• Assignment
Return only these lines: the one that contains "aeroplane in gray" and every line after it through the end of the listing, exactly, without pictures.
-*-*-
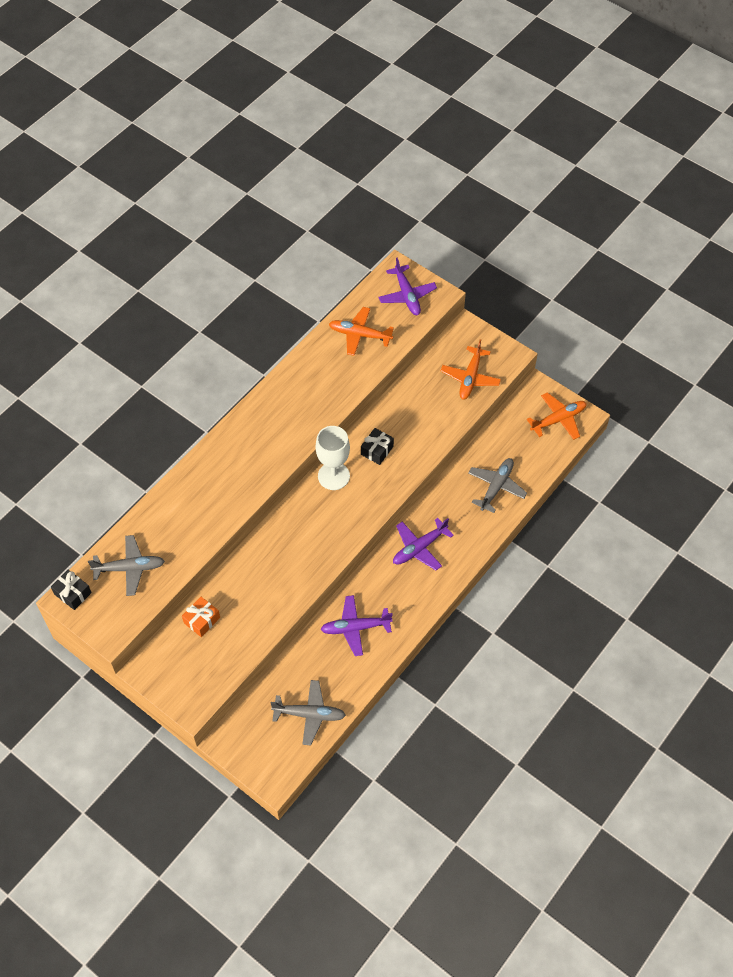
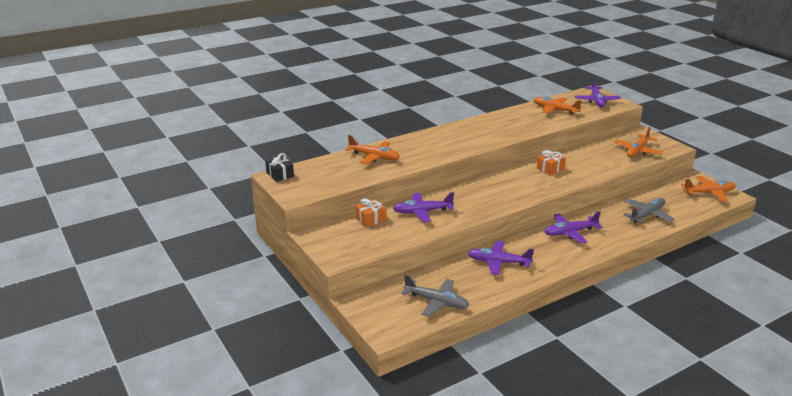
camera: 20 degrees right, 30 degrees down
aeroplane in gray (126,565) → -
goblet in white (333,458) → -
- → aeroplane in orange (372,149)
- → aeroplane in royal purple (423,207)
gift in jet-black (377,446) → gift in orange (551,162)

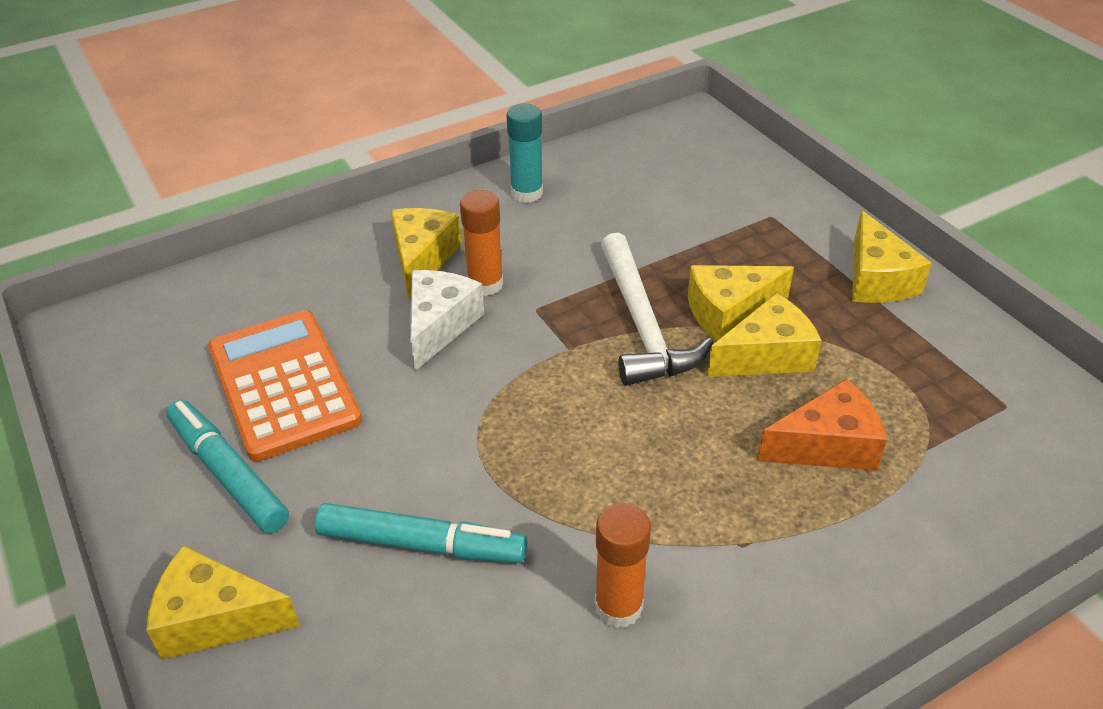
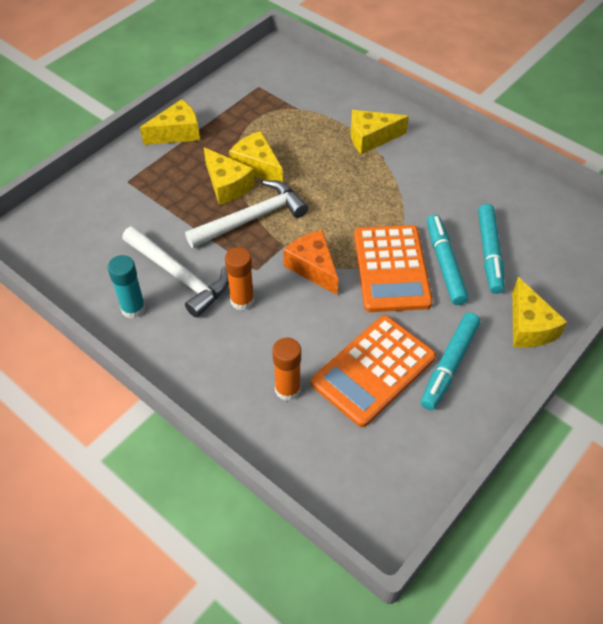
camera: 110 degrees left, 10 degrees up
cheese in white (447,320) → -
- → carpenter's hammer in white (175,272)
- → pocket calculator in orange (393,268)
- → felt pen in aqua (491,249)
cheese in golden (426,253) → cheese in golden (380,132), shifted
glue stick in orange (623,565) → glue stick in orange (286,369), shifted
cheese in orange (822,425) → cheese in orange (310,262), shifted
-*-*-
• Output for this exercise
aeroplane in gray (126,565) → -
goblet in white (333,458) → -
- → aeroplane in orange (372,149)
- → aeroplane in royal purple (423,207)
gift in jet-black (377,446) → gift in orange (551,162)

camera: 110 degrees left, 10 degrees up
cheese in white (447,320) → -
- → carpenter's hammer in white (175,272)
- → pocket calculator in orange (393,268)
- → felt pen in aqua (491,249)
cheese in golden (426,253) → cheese in golden (380,132), shifted
glue stick in orange (623,565) → glue stick in orange (286,369), shifted
cheese in orange (822,425) → cheese in orange (310,262), shifted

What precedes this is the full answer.